● **Brief**: What is needed is an exact copy of the lines in the listing below, from the one with "blue capsule: [236,133,284,170]" up to and including the one with "blue cupcake: [227,364,275,413]", with no other lines.

● **Material supplied**:
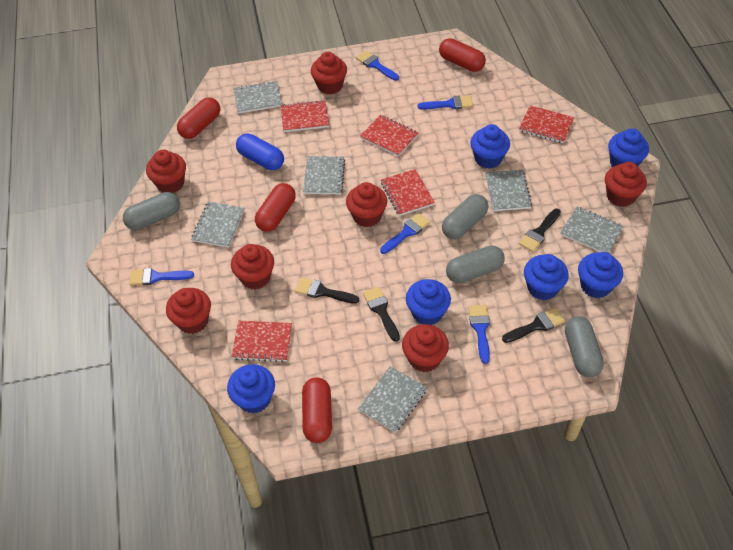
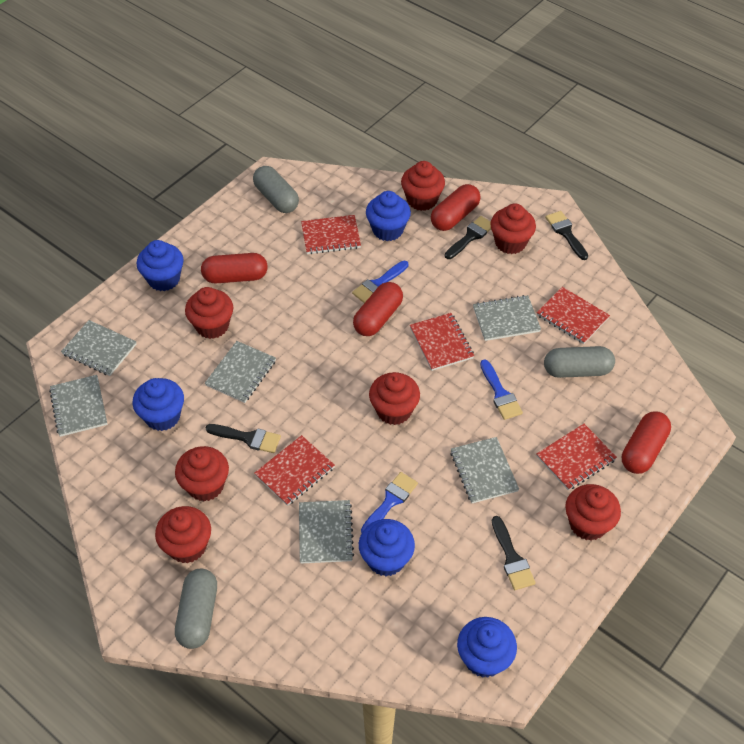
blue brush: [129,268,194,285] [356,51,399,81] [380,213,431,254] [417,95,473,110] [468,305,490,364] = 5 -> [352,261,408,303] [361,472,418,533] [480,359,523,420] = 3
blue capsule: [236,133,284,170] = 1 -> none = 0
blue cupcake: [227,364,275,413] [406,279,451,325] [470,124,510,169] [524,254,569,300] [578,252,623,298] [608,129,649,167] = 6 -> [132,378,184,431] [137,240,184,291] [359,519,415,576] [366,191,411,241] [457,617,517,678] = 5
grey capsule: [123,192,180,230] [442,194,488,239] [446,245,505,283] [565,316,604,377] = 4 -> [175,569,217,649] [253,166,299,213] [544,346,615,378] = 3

...

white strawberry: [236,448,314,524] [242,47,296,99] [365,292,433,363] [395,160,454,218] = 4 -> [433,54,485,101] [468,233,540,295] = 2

...

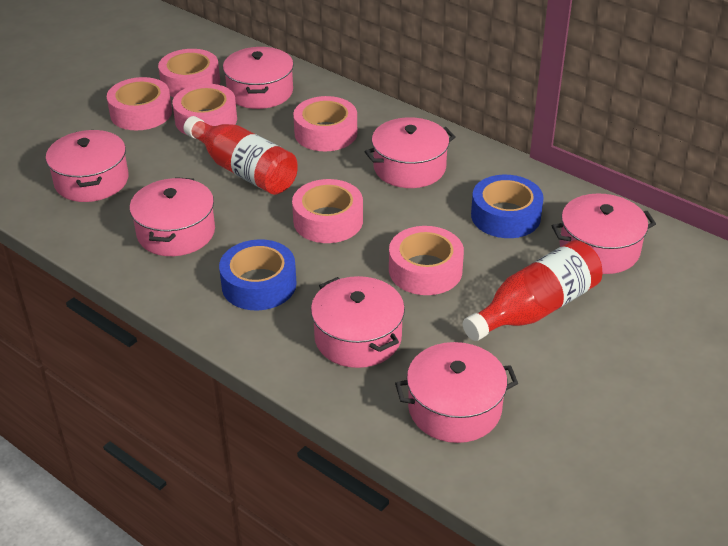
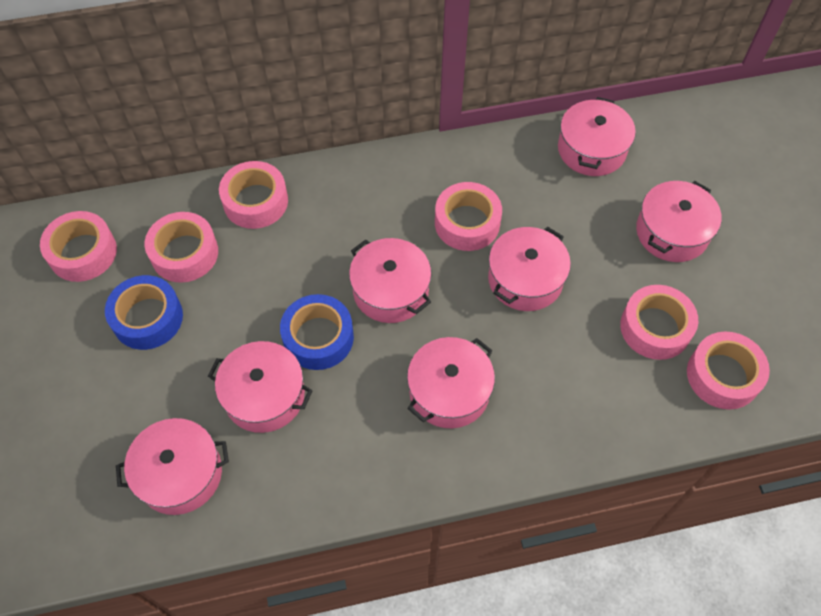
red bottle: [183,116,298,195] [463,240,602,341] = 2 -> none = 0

● **Expected answer**:
blue capsule: [236,133,284,170] = 1 -> none = 0
blue cupcake: [227,364,275,413] [406,279,451,325] [470,124,510,169] [524,254,569,300] [578,252,623,298] [608,129,649,167] = 6 -> [132,378,184,431] [137,240,184,291] [359,519,415,576] [366,191,411,241] [457,617,517,678] = 5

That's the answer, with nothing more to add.